- [Exercise details]: The answer must consist solely of the lines from the line with "green screwdriver [339,333,383,413] -> none" to the end of the data below, transcribed exactly and with no pictures.

- [Data for analysis]:
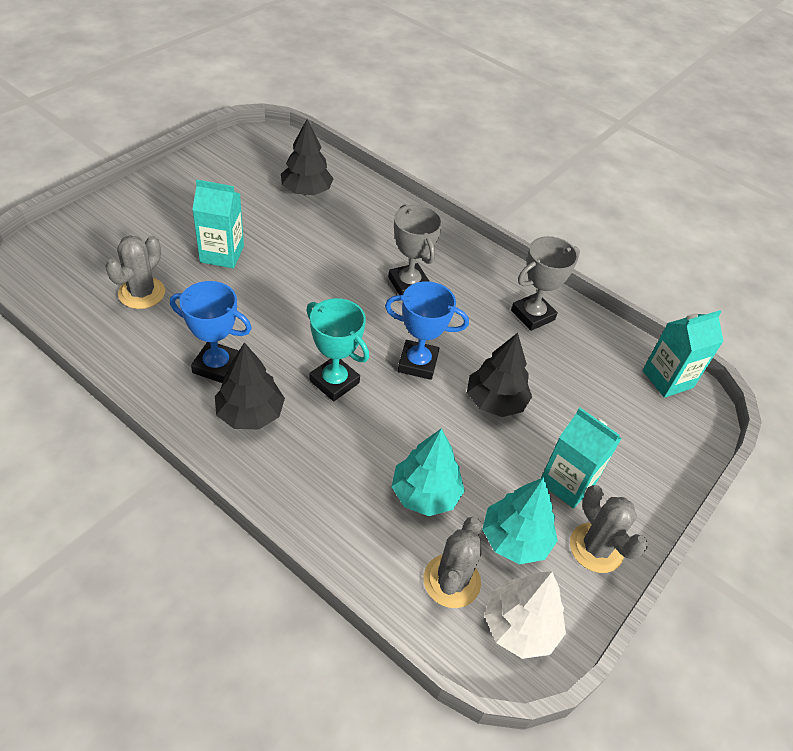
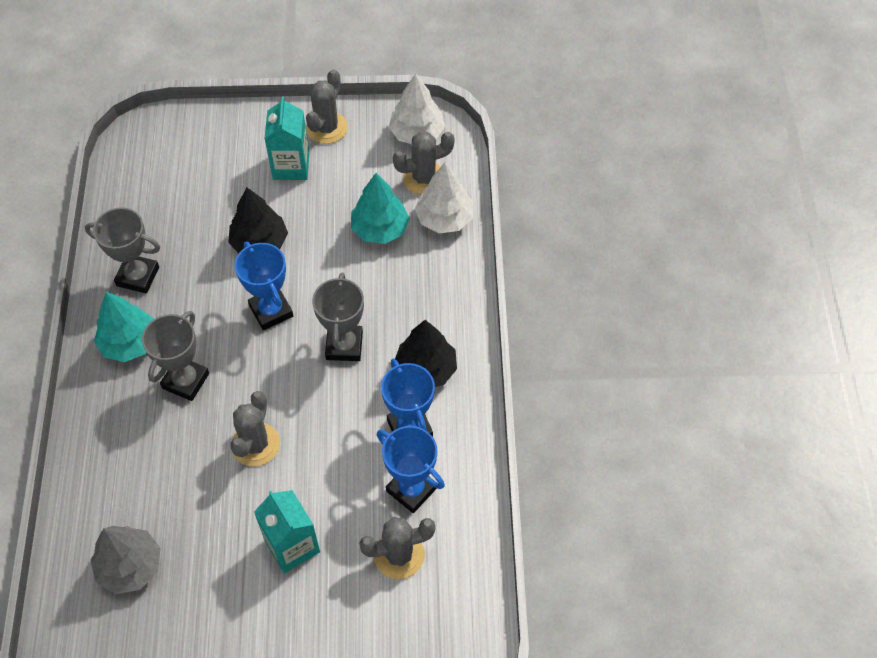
camera: 125 degrees left, 10 degrees up
black tree [281,119,334,195] -> grey tree [90,526,160,594]
turquoise trophy [306,298,369,401] -> grey trophy [312,273,364,361]
turquoise tree [482,477,558,564] -> turquoise tree moved to [94,292,154,362]
turquoise carton [642,310,724,398] -> none
none -> grey cactus [230,391,280,467]
none -> blue trophy [377,426,445,513]
none -> white tree [415,162,473,233]

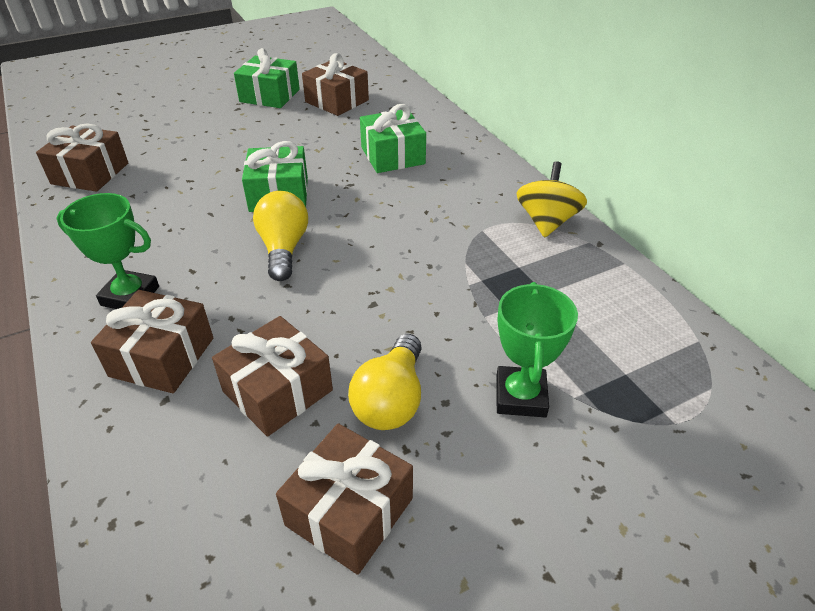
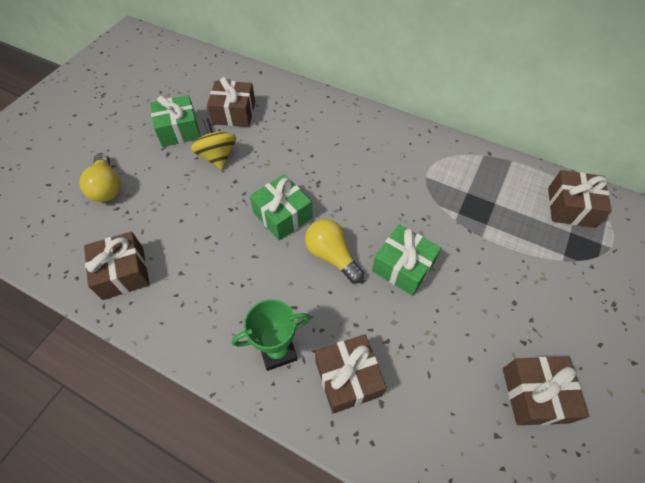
camera: 35 degrees left, 15 degrees up
brown gift [212,316,333,437] -> brown gift moved to [548,170,612,228]
yellow light bulb [348,334,422,430] -> yellow light bulb moved to [80,153,121,202]
green gift [360,104,426,173] -> green gift moved to [372,224,441,296]
green trophy [496,282,578,417] -> none
yellow spinning top [516,161,587,238] -> yellow spinning top moved to [191,118,236,170]

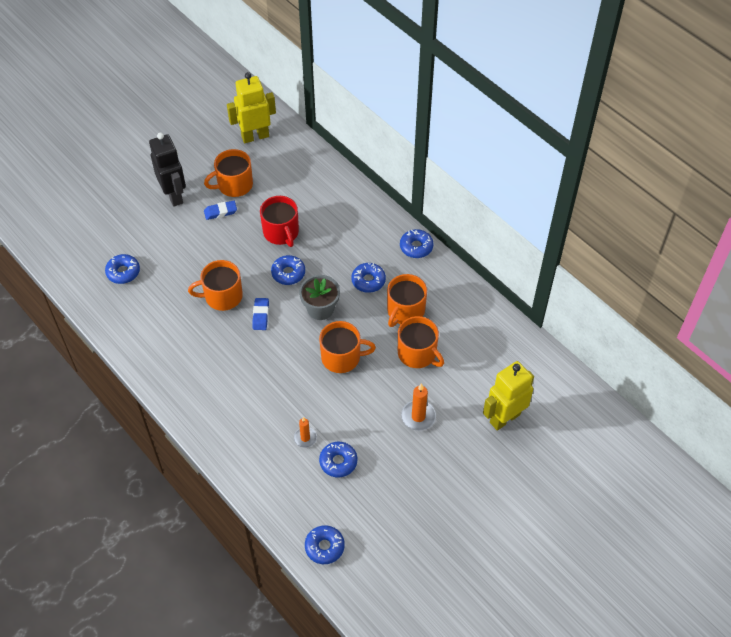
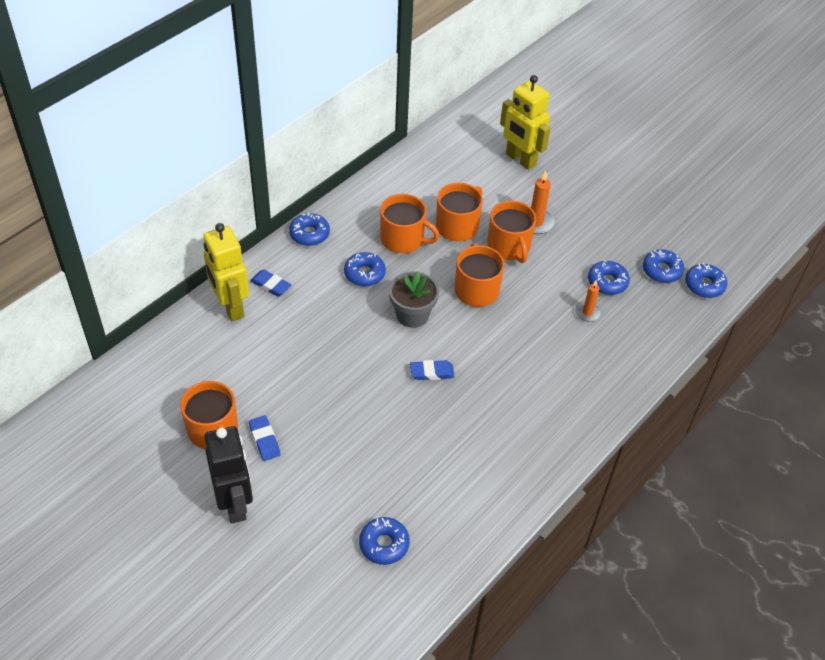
camera: 100 degrees left, 5 degrees down
black robot [149,133,186,207] -> black robot turned 105 degrees clockwise [204,426,253,524]
orange mug [188,260,243,311] -> orange mug moved to [487,201,536,263]
yellow robot [227,72,276,143] -> yellow robot moved to [203,223,249,321]
red mug [260,196,299,247] -> none
blue donut [271,255,305,285] -> blue donut moved to [643,249,684,283]
none -> blue eraser [250,269,291,297]

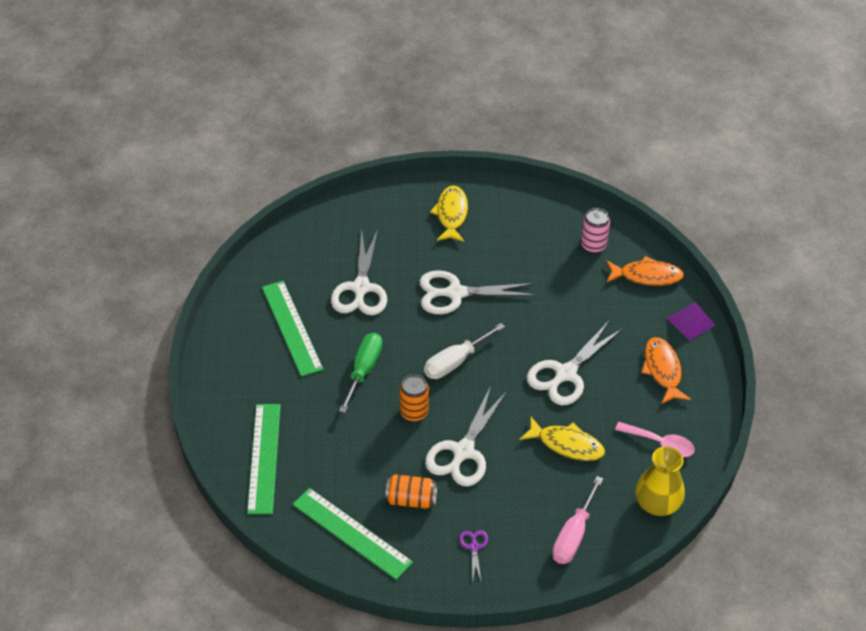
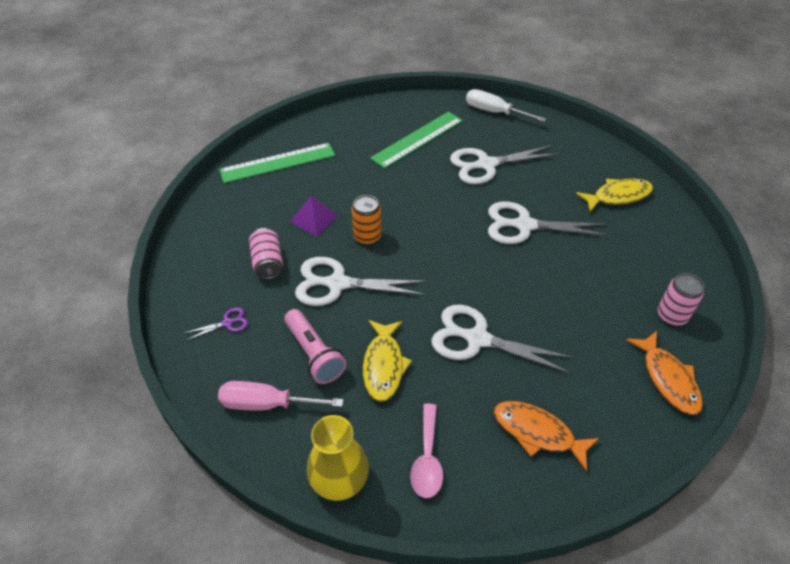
camera: 70 degrees right, 0 degrees up
green ruler [293,488,413,580] -> none
green screwdriver [339,333,383,413] -> none
orange can [385,474,437,509] -> pink can [249,228,283,279]
white scissors [419,270,536,314] -> white scissors turned 60 degrees counterclockwise [488,202,610,244]
white screwdriver [424,323,505,379] -> white screwdriver moved to [466,89,546,122]
orange fish [641,337,691,404] -> orange fish turned 120 degrees counterclockwise [494,401,599,471]
purple pyramid [667,302,716,341] -> purple pyramid moved to [290,196,338,236]
none -> pink flashlight [284,309,346,384]

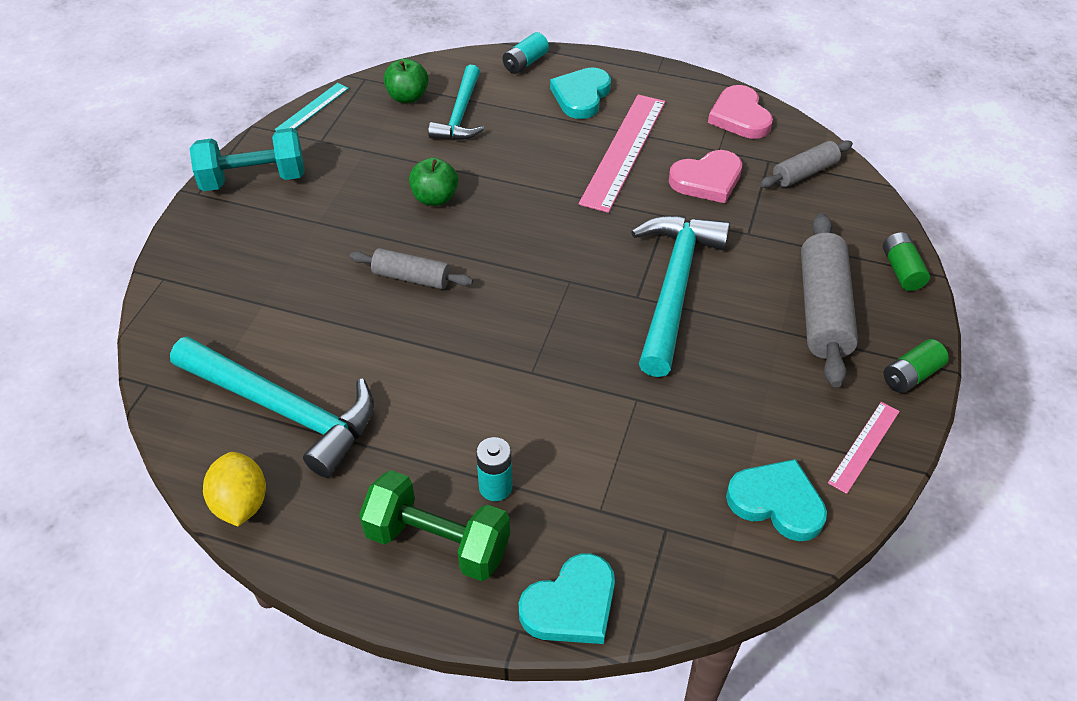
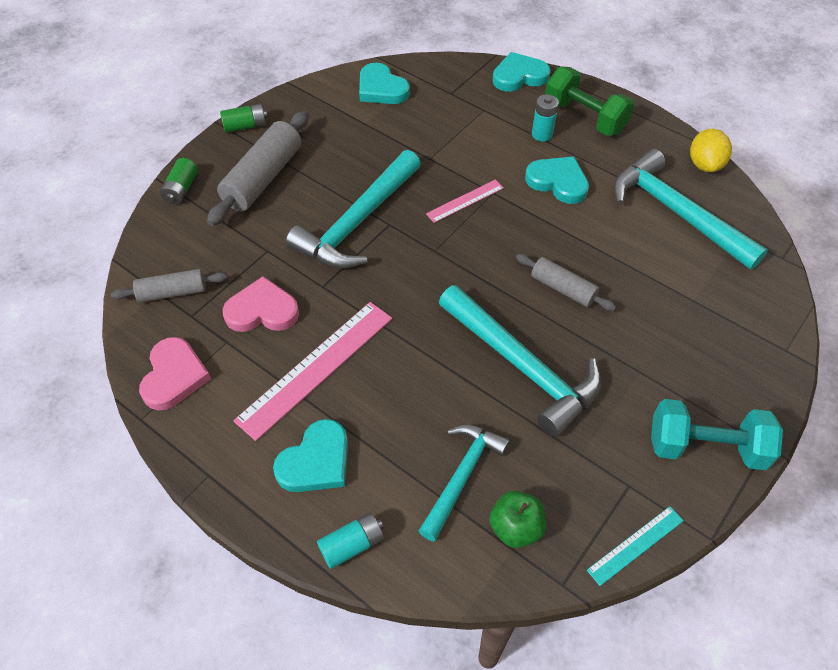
camera: 160 degrees left, 5 degrees up
green apple [409,158,458,206] -> turquoise hammer [439,285,601,437]
pink ruler [828,402,900,494] -> pink ruler moved to [426,180,504,223]
none -> turquoise heart [525,157,589,204]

- [Task response]:
green screwdriver [339,333,383,413] -> none
orange can [385,474,437,509] -> pink can [249,228,283,279]
white scissors [419,270,536,314] -> white scissors turned 60 degrees counterclockwise [488,202,610,244]
white screwdriver [424,323,505,379] -> white screwdriver moved to [466,89,546,122]
orange fish [641,337,691,404] -> orange fish turned 120 degrees counterclockwise [494,401,599,471]
purple pyramid [667,302,716,341] -> purple pyramid moved to [290,196,338,236]
none -> pink flashlight [284,309,346,384]

camera: 160 degrees left, 5 degrees up
green apple [409,158,458,206] -> turquoise hammer [439,285,601,437]
pink ruler [828,402,900,494] -> pink ruler moved to [426,180,504,223]
none -> turquoise heart [525,157,589,204]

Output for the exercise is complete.